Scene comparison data
☆ ☆ ☆ ☆ ☆

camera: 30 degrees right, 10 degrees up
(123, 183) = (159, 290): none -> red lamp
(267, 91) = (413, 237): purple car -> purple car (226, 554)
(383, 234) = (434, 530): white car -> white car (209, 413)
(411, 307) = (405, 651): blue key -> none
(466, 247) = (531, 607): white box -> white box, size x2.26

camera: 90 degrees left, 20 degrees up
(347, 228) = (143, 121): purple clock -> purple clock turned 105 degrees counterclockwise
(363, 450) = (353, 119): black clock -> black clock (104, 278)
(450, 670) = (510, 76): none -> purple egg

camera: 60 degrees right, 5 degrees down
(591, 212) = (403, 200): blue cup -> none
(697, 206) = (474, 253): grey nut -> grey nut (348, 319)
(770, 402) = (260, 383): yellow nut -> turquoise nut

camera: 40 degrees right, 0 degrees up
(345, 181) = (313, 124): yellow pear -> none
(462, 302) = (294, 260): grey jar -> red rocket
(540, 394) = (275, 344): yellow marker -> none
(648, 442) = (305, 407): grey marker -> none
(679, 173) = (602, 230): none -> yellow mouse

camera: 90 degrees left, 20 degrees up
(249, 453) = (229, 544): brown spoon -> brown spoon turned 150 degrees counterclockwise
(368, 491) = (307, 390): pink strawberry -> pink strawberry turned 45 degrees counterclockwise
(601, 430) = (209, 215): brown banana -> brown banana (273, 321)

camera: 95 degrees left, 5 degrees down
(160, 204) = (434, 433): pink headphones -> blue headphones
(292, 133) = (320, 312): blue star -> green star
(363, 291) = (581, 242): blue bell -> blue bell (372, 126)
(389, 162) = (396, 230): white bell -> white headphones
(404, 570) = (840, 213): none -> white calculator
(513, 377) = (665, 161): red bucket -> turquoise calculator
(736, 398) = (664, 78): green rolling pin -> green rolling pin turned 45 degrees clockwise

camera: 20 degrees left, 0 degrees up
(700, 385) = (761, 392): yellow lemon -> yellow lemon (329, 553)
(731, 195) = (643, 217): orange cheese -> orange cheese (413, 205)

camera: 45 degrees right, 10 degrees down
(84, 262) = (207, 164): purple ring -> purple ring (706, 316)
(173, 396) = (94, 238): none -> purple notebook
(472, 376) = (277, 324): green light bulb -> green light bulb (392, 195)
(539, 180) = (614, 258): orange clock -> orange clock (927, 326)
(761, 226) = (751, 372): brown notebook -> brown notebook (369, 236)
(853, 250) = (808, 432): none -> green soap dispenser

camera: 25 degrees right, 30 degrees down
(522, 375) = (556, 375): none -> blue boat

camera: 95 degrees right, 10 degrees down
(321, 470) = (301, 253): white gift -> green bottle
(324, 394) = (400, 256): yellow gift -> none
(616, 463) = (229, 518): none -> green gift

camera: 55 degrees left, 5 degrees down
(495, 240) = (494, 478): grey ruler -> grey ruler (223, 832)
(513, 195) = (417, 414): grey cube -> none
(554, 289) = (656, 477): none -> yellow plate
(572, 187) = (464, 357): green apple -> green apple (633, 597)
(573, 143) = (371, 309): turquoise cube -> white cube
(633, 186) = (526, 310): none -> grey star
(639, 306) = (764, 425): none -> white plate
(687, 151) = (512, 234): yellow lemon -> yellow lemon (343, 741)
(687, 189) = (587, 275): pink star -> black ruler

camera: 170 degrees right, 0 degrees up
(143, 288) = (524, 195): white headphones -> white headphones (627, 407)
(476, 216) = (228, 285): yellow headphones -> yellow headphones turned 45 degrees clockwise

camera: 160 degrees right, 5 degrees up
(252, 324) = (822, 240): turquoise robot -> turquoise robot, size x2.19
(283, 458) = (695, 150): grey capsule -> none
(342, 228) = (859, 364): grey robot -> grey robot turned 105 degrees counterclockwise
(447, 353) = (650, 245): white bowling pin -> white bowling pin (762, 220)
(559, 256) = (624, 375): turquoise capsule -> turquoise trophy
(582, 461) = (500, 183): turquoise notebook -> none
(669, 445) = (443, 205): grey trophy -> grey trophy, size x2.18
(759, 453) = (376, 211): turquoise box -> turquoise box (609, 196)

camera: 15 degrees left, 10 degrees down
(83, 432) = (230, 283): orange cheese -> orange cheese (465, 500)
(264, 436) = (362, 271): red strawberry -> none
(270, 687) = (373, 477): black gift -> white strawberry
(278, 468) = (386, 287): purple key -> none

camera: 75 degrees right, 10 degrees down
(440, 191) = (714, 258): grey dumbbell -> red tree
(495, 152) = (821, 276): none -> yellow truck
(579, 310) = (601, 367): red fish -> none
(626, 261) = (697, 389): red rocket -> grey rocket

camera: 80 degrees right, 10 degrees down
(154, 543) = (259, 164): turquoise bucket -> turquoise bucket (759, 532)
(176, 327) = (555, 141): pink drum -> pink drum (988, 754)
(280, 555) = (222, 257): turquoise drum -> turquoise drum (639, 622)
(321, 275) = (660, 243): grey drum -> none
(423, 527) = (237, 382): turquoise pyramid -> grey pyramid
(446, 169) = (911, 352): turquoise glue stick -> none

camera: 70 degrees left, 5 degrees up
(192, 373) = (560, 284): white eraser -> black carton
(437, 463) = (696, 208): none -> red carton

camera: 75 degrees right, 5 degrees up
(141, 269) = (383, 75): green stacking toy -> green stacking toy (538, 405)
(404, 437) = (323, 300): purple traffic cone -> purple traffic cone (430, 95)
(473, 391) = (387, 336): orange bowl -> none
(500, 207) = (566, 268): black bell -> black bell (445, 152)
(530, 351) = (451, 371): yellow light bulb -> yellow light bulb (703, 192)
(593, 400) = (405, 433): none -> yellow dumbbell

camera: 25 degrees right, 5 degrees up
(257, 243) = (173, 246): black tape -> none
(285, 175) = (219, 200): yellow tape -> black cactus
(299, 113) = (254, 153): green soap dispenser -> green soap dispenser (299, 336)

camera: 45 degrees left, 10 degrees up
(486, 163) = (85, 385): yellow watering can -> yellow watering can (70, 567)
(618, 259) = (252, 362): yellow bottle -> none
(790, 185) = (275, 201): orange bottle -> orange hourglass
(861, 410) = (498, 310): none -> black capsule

☆ ☆ ☆ ☆ ☆

TASK TO CARRY OUT - Search the entries for the word "bottle" and copy every line that holds it.

COMPLETED EXERCISE -
(321, 470) = (301, 253): white gift -> green bottle
(618, 259) = (252, 362): yellow bottle -> none
(790, 185) = (275, 201): orange bottle -> orange hourglass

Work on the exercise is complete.